#### [Dataset entries]

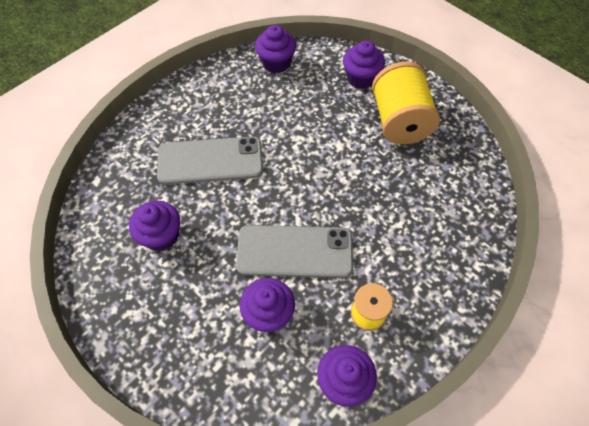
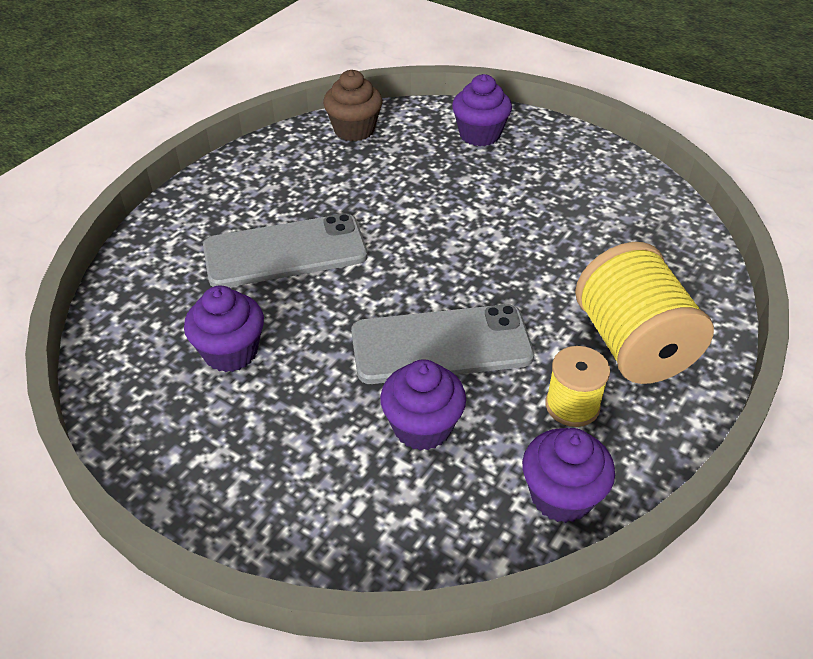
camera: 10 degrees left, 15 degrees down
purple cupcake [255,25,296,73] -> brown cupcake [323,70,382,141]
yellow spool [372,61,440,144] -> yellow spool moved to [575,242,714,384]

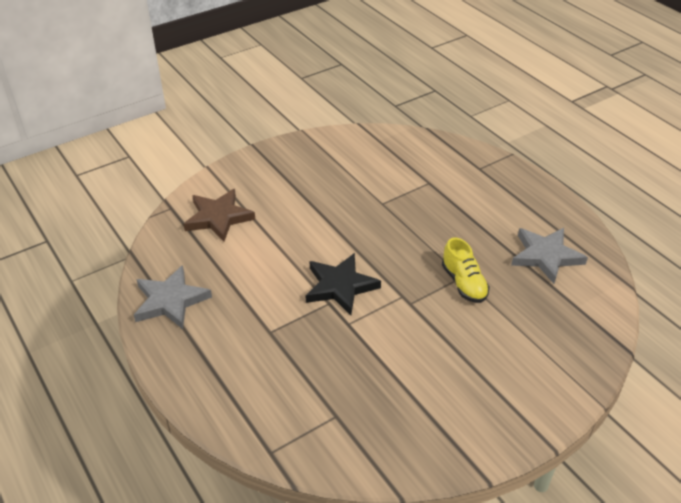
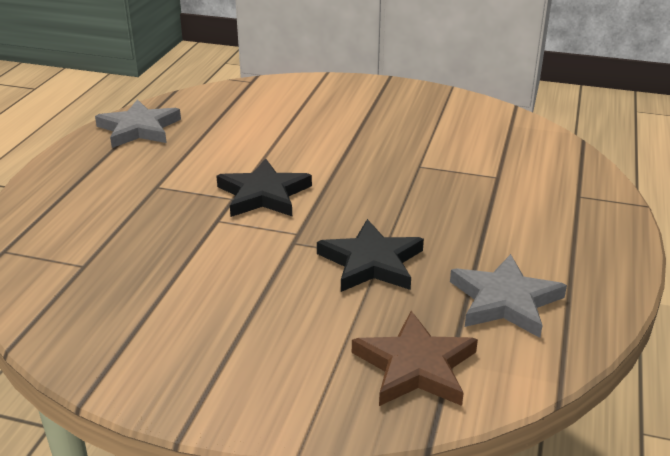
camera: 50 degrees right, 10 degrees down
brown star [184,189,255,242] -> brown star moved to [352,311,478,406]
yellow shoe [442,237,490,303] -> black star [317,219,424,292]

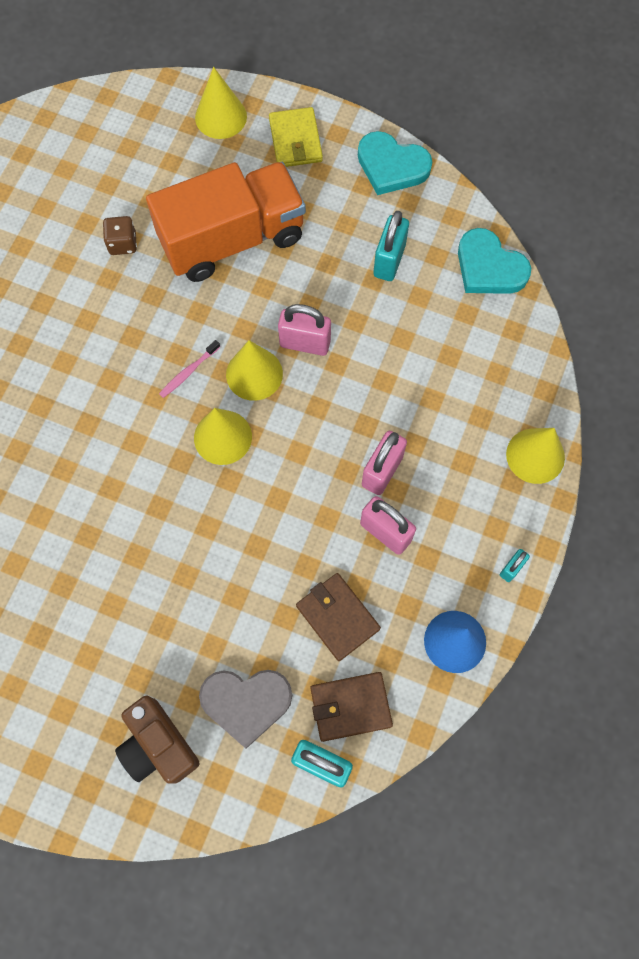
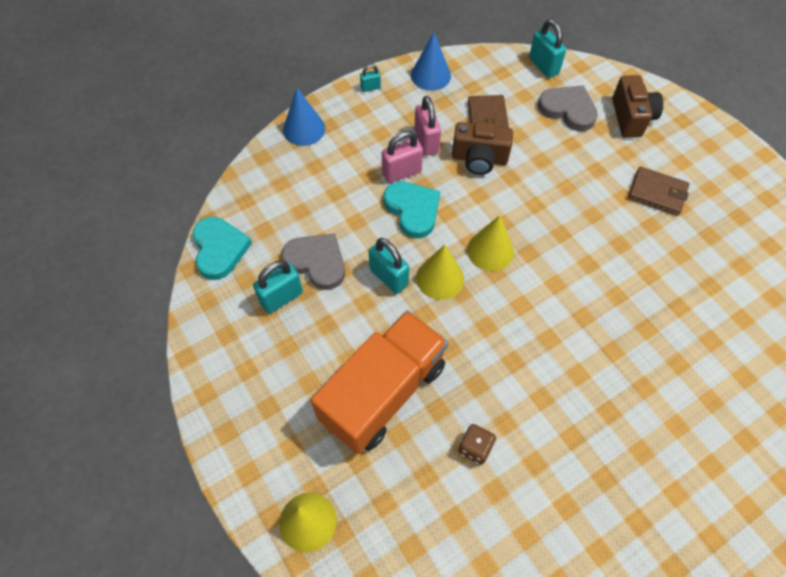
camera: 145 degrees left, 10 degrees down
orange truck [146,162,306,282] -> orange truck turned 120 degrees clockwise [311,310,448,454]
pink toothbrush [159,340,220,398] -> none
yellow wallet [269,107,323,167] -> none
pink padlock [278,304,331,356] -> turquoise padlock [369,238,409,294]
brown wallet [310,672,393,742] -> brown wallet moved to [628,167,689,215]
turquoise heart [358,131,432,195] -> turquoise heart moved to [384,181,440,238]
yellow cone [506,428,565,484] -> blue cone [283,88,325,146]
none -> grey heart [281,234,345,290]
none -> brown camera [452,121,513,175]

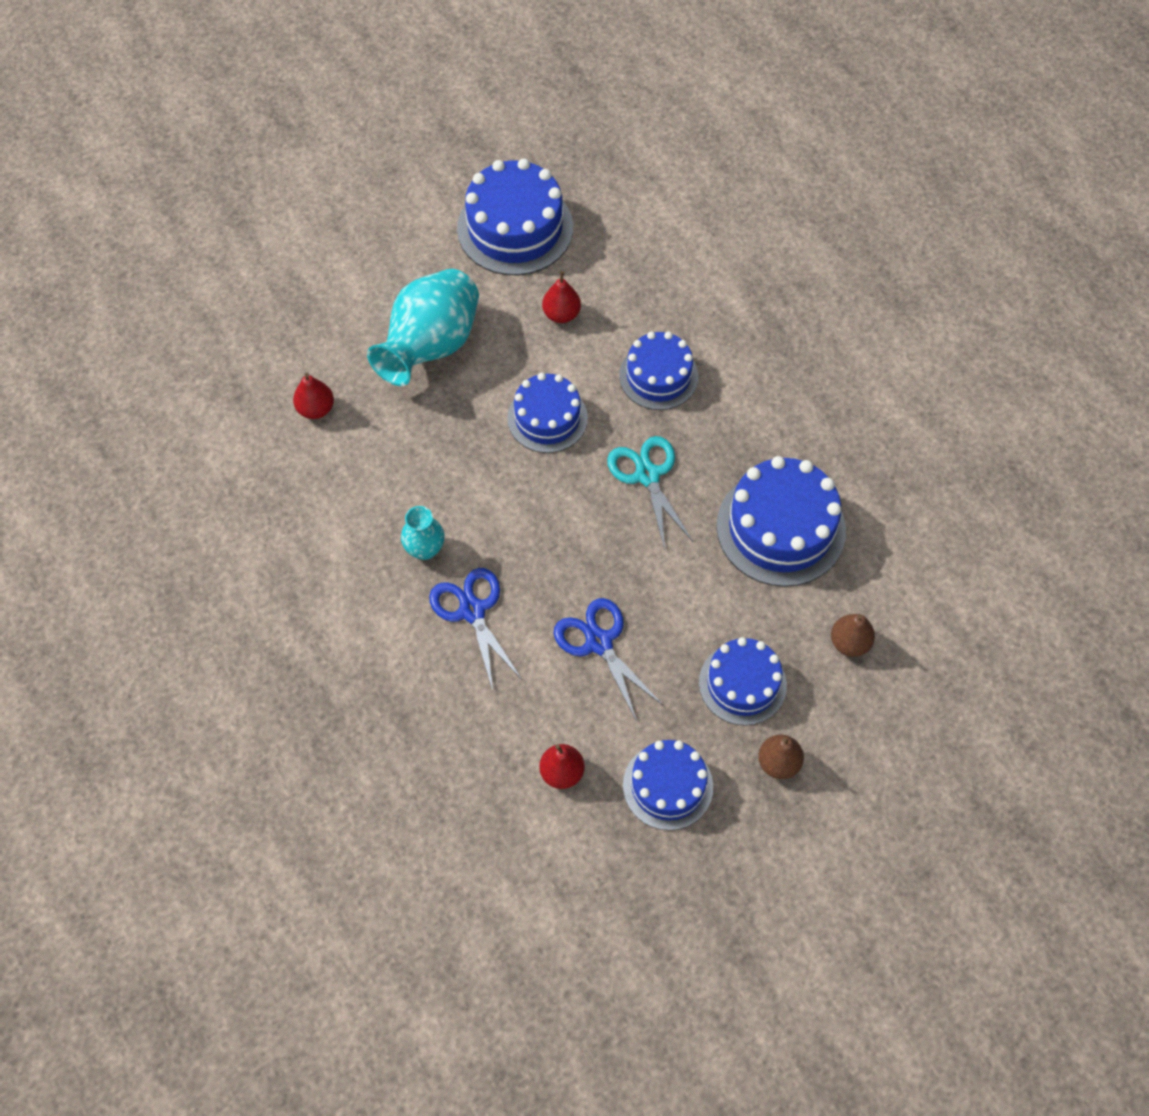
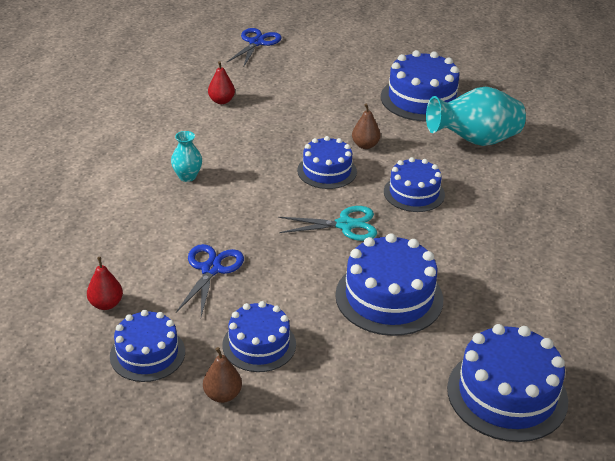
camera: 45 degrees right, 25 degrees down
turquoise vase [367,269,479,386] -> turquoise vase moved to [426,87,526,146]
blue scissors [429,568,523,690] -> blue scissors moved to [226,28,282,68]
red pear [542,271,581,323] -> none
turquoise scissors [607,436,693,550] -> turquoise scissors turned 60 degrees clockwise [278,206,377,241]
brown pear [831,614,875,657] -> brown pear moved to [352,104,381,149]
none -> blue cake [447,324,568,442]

#### [What is required]
The records above should be reproduced exactly, with no pictures included.

#### [Result of this exercise]
camera: 10 degrees left, 15 degrees down
purple cupcake [255,25,296,73] -> brown cupcake [323,70,382,141]
yellow spool [372,61,440,144] -> yellow spool moved to [575,242,714,384]

camera: 50 degrees right, 10 degrees down
brown star [184,189,255,242] -> brown star moved to [352,311,478,406]
yellow shoe [442,237,490,303] -> black star [317,219,424,292]

camera: 145 degrees left, 10 degrees down
orange truck [146,162,306,282] -> orange truck turned 120 degrees clockwise [311,310,448,454]
pink toothbrush [159,340,220,398] -> none
yellow wallet [269,107,323,167] -> none
pink padlock [278,304,331,356] -> turquoise padlock [369,238,409,294]
brown wallet [310,672,393,742] -> brown wallet moved to [628,167,689,215]
turquoise heart [358,131,432,195] -> turquoise heart moved to [384,181,440,238]
yellow cone [506,428,565,484] -> blue cone [283,88,325,146]
none -> grey heart [281,234,345,290]
none -> brown camera [452,121,513,175]

camera: 45 degrees right, 25 degrees down
turquoise vase [367,269,479,386] -> turquoise vase moved to [426,87,526,146]
blue scissors [429,568,523,690] -> blue scissors moved to [226,28,282,68]
red pear [542,271,581,323] -> none
turquoise scissors [607,436,693,550] -> turquoise scissors turned 60 degrees clockwise [278,206,377,241]
brown pear [831,614,875,657] -> brown pear moved to [352,104,381,149]
none -> blue cake [447,324,568,442]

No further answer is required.